» **WORK TO COMPLETE**:
Scan the following material for the string "VEXT" and copy each line in which it appears.

***** LISTED ENTRIES

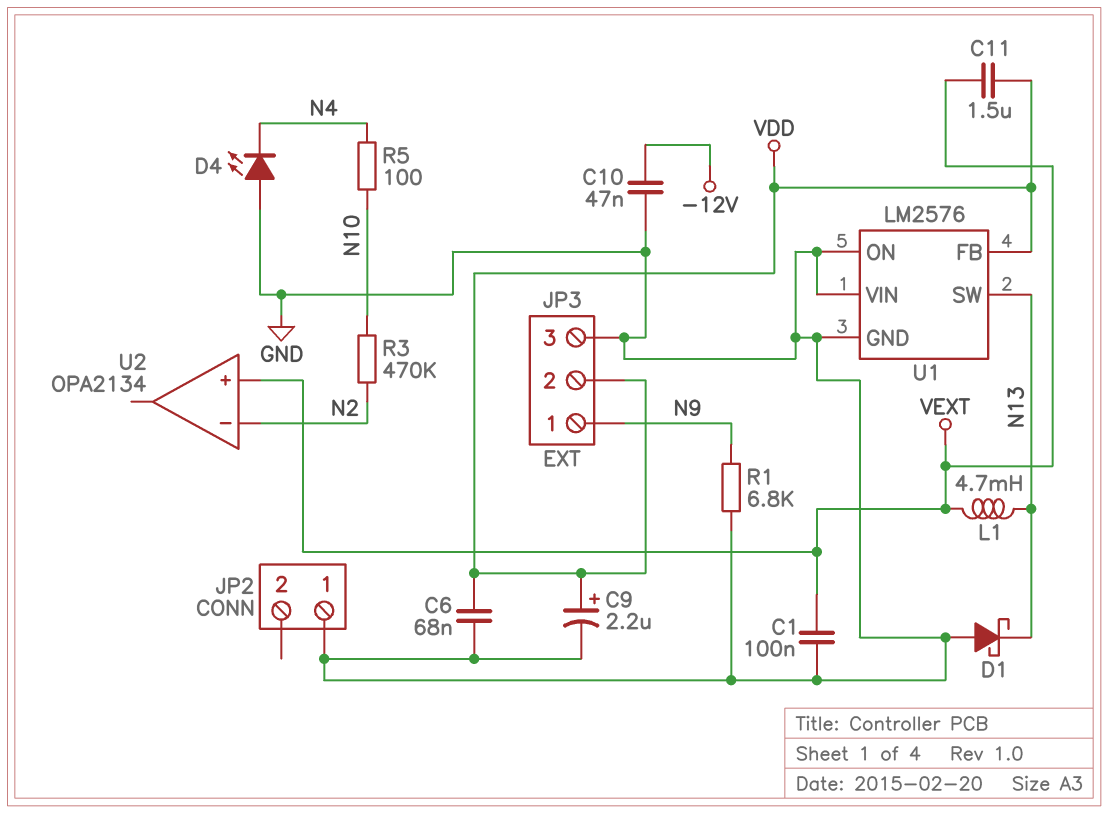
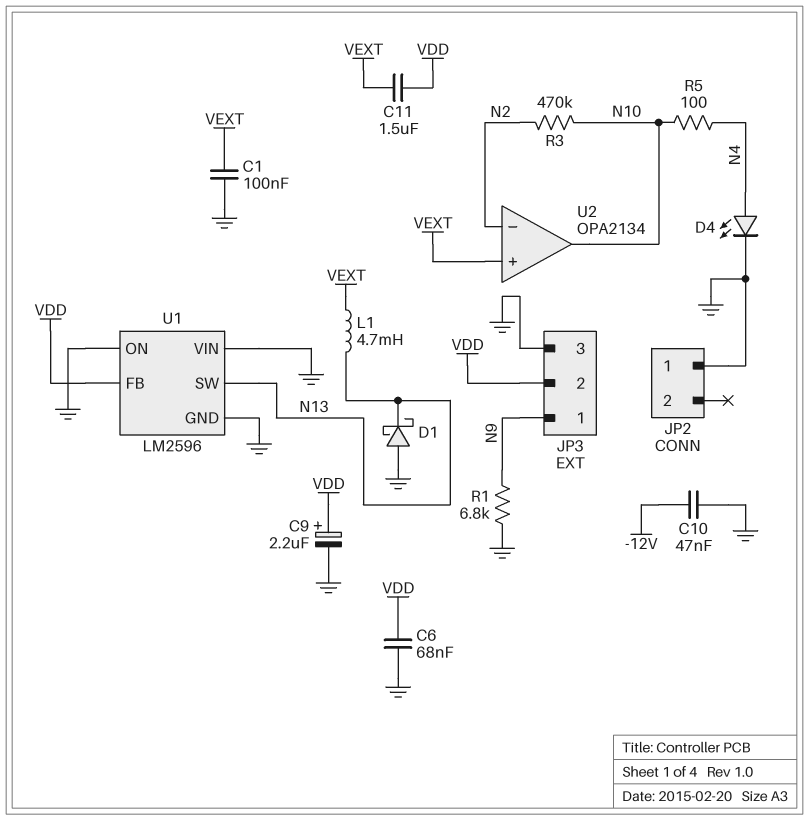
D4: LED (A GND, K N4) -> LED (A N4, K GND)
U1: LM2576 -> LM2596
U2 pin out: none -> N10

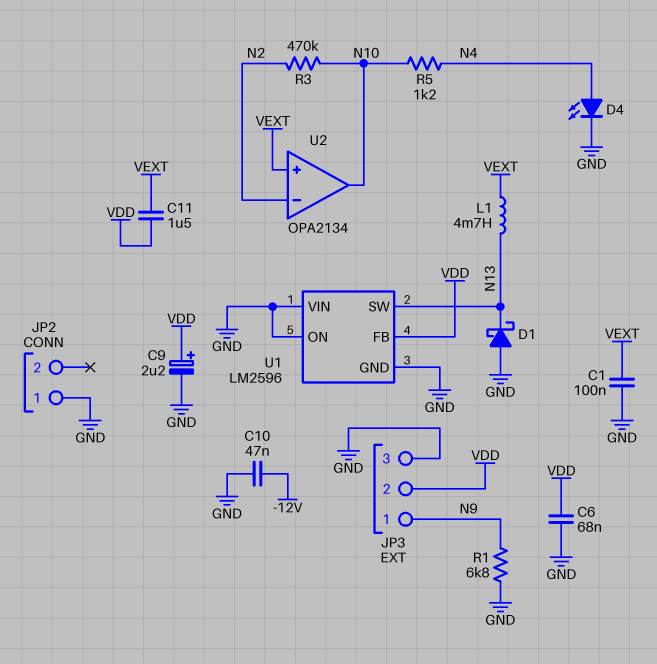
R5: 100 (N4, N10) -> 1.2k (N4, N10)

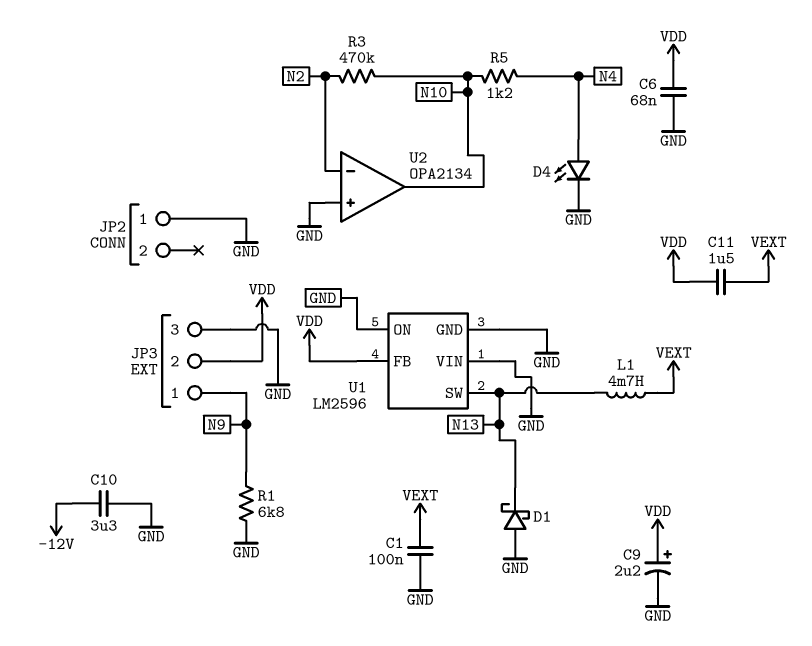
C10: 47nF (-12V, GND) -> 3.3uF (-12V, GND)
U2 pin in+: VEXT -> GND

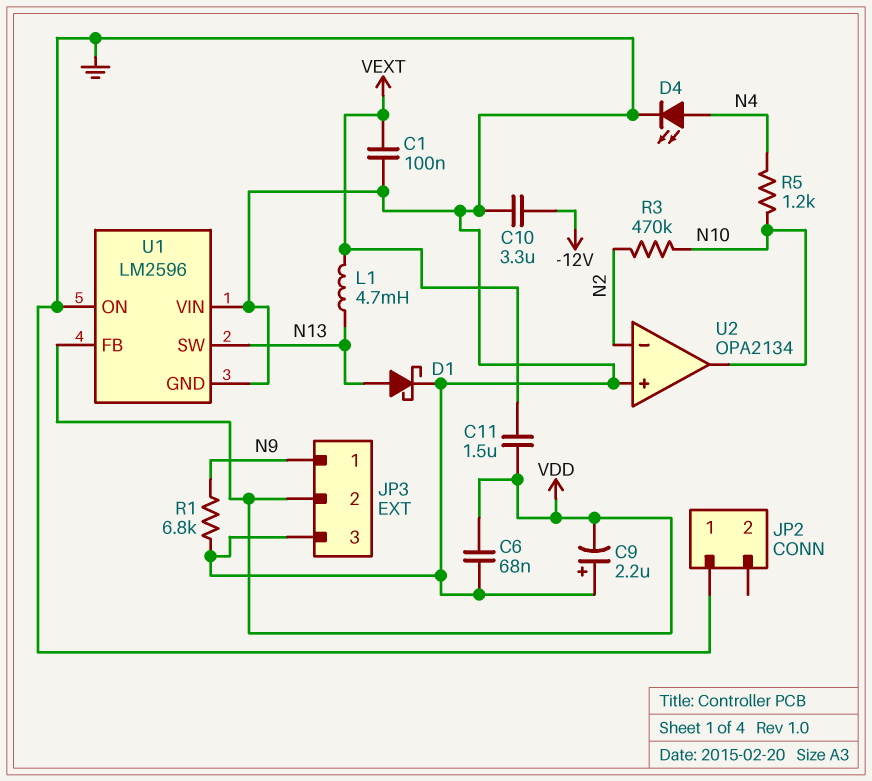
C9: 2.2uF (plus VDD, minus GND) -> 2.2uF (plus GND, minus VDD)
D1: schottky (A GND, K N13) -> schottky (A N13, K GND)

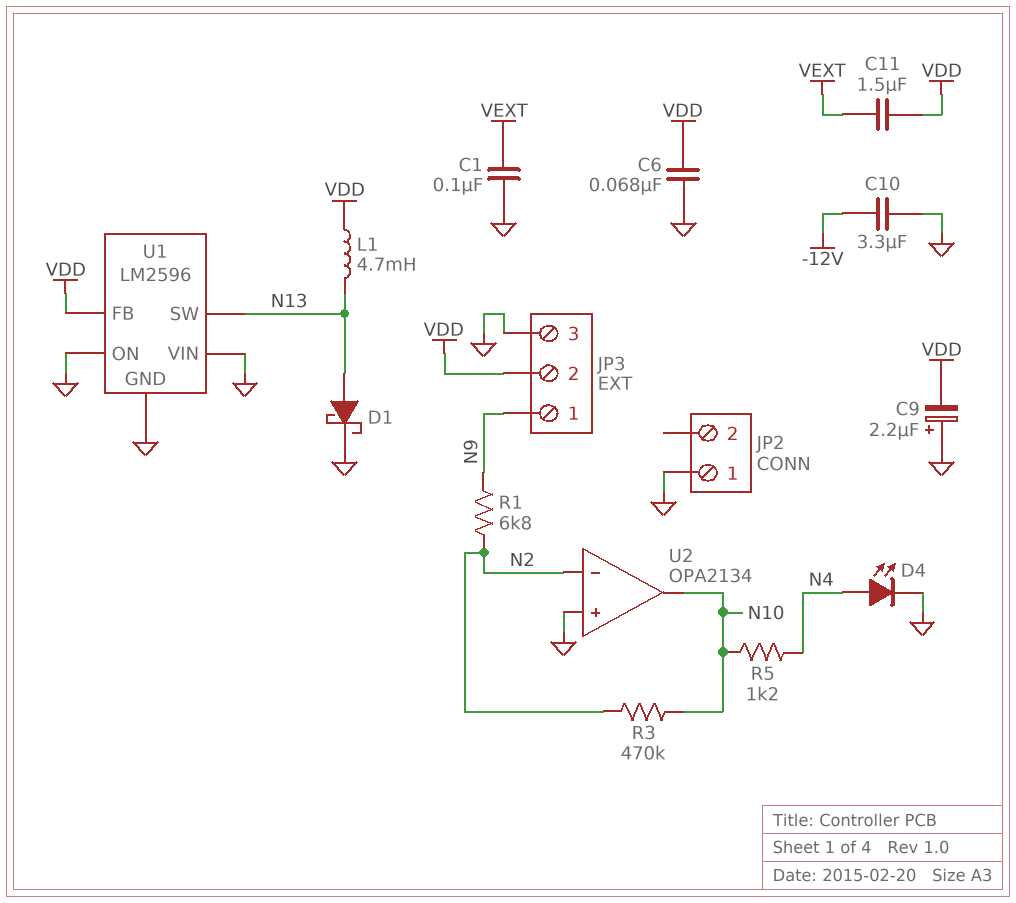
L1: 4.7mH (N13, VEXT) -> 4.7mH (N13, VDD)
R1: 6.8k (GND, N9) -> 6.8k (N2, N9)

**********

» **OUTPUT FOR THIS EXERCISE**:
U2 pin in+: VEXT -> GND
L1: 4.7mH (N13, VEXT) -> 4.7mH (N13, VDD)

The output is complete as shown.